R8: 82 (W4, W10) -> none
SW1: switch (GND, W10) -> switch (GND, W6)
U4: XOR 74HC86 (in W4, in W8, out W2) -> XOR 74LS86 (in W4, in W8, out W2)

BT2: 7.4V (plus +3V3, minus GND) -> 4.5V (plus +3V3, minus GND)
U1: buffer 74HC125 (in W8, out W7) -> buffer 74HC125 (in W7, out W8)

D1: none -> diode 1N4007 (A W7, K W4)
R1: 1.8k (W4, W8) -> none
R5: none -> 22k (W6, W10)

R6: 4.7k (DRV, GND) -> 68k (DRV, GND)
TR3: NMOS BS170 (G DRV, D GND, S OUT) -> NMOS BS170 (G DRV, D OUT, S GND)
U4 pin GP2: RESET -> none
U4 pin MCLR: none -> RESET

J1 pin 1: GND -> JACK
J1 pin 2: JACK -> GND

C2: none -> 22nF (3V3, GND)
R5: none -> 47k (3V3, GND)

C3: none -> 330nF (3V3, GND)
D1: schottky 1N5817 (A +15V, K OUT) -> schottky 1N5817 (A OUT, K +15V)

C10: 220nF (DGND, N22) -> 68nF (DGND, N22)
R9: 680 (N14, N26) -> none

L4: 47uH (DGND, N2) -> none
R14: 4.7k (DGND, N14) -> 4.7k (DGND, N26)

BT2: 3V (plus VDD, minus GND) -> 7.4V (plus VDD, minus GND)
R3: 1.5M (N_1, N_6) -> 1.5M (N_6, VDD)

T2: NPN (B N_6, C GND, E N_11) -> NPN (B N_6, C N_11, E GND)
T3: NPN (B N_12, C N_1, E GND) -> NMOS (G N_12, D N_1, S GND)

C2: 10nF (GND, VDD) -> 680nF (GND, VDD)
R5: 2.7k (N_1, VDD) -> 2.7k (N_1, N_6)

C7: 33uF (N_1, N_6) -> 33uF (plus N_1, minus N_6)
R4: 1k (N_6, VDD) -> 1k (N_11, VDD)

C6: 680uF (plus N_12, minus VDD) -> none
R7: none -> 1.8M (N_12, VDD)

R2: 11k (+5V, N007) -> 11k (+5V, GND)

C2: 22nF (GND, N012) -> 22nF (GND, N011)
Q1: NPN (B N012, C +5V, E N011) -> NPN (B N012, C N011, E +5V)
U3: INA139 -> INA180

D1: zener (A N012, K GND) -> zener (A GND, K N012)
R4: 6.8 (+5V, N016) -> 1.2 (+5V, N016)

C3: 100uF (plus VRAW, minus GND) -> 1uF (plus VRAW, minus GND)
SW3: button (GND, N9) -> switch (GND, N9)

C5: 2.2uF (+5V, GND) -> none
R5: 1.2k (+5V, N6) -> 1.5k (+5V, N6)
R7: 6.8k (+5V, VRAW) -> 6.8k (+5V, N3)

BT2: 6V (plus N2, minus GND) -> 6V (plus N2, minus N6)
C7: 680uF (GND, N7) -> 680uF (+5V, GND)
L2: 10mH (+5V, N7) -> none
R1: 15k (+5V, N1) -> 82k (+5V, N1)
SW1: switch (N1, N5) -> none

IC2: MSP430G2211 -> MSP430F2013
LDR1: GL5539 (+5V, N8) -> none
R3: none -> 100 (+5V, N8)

● ● ● ●

§ **WORK ORDER**:
Each of the entries above should be written out again exactly.

§ **OUTPUT FOR THIS TASK**:
R8: 82 (W4, W10) -> none
SW1: switch (GND, W10) -> switch (GND, W6)
U4: XOR 74HC86 (in W4, in W8, out W2) -> XOR 74LS86 (in W4, in W8, out W2)

BT2: 7.4V (plus +3V3, minus GND) -> 4.5V (plus +3V3, minus GND)
U1: buffer 74HC125 (in W8, out W7) -> buffer 74HC125 (in W7, out W8)

D1: none -> diode 1N4007 (A W7, K W4)
R1: 1.8k (W4, W8) -> none
R5: none -> 22k (W6, W10)

R6: 4.7k (DRV, GND) -> 68k (DRV, GND)
TR3: NMOS BS170 (G DRV, D GND, S OUT) -> NMOS BS170 (G DRV, D OUT, S GND)
U4 pin GP2: RESET -> none
U4 pin MCLR: none -> RESET

J1 pin 1: GND -> JACK
J1 pin 2: JACK -> GND

C2: none -> 22nF (3V3, GND)
R5: none -> 47k (3V3, GND)

C3: none -> 330nF (3V3, GND)
D1: schottky 1N5817 (A +15V, K OUT) -> schottky 1N5817 (A OUT, K +15V)

C10: 220nF (DGND, N22) -> 68nF (DGND, N22)
R9: 680 (N14, N26) -> none

L4: 47uH (DGND, N2) -> none
R14: 4.7k (DGND, N14) -> 4.7k (DGND, N26)

BT2: 3V (plus VDD, minus GND) -> 7.4V (plus VDD, minus GND)
R3: 1.5M (N_1, N_6) -> 1.5M (N_6, VDD)

T2: NPN (B N_6, C GND, E N_11) -> NPN (B N_6, C N_11, E GND)
T3: NPN (B N_12, C N_1, E GND) -> NMOS (G N_12, D N_1, S GND)

C2: 10nF (GND, VDD) -> 680nF (GND, VDD)
R5: 2.7k (N_1, VDD) -> 2.7k (N_1, N_6)

C7: 33uF (N_1, N_6) -> 33uF (plus N_1, minus N_6)
R4: 1k (N_6, VDD) -> 1k (N_11, VDD)

C6: 680uF (plus N_12, minus VDD) -> none
R7: none -> 1.8M (N_12, VDD)

R2: 11k (+5V, N007) -> 11k (+5V, GND)

C2: 22nF (GND, N012) -> 22nF (GND, N011)
Q1: NPN (B N012, C +5V, E N011) -> NPN (B N012, C N011, E +5V)
U3: INA139 -> INA180

D1: zener (A N012, K GND) -> zener (A GND, K N012)
R4: 6.8 (+5V, N016) -> 1.2 (+5V, N016)

C3: 100uF (plus VRAW, minus GND) -> 1uF (plus VRAW, minus GND)
SW3: button (GND, N9) -> switch (GND, N9)

C5: 2.2uF (+5V, GND) -> none
R5: 1.2k (+5V, N6) -> 1.5k (+5V, N6)
R7: 6.8k (+5V, VRAW) -> 6.8k (+5V, N3)

BT2: 6V (plus N2, minus GND) -> 6V (plus N2, minus N6)
C7: 680uF (GND, N7) -> 680uF (+5V, GND)
L2: 10mH (+5V, N7) -> none
R1: 15k (+5V, N1) -> 82k (+5V, N1)
SW1: switch (N1, N5) -> none

IC2: MSP430G2211 -> MSP430F2013
LDR1: GL5539 (+5V, N8) -> none
R3: none -> 100 (+5V, N8)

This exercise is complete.